Recorded information
*** Block opens ***
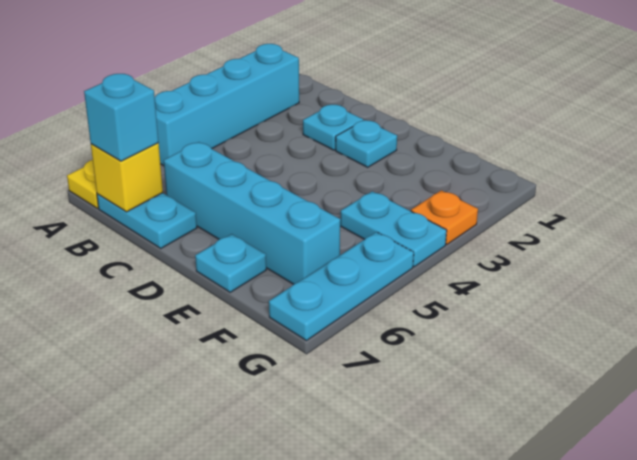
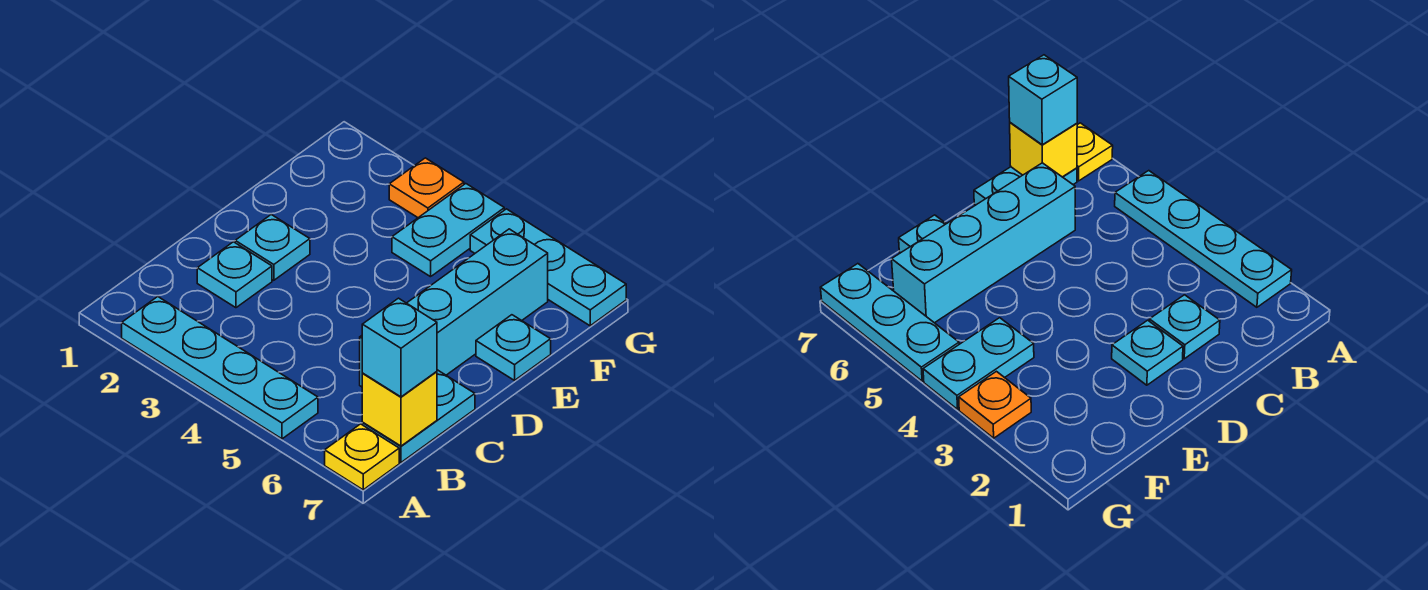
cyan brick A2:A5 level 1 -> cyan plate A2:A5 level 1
*** Block closes ***
*** Block opens ***
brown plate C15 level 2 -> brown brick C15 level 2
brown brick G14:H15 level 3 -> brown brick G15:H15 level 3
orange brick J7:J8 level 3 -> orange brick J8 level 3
*** Block closes ***
Instructions to follow
Within the material, find all lines that hold the word "plate" and show them.

Result of the exercise
cyan brick A2:A5 level 1 -> cyan plate A2:A5 level 1
brown plate C15 level 2 -> brown brick C15 level 2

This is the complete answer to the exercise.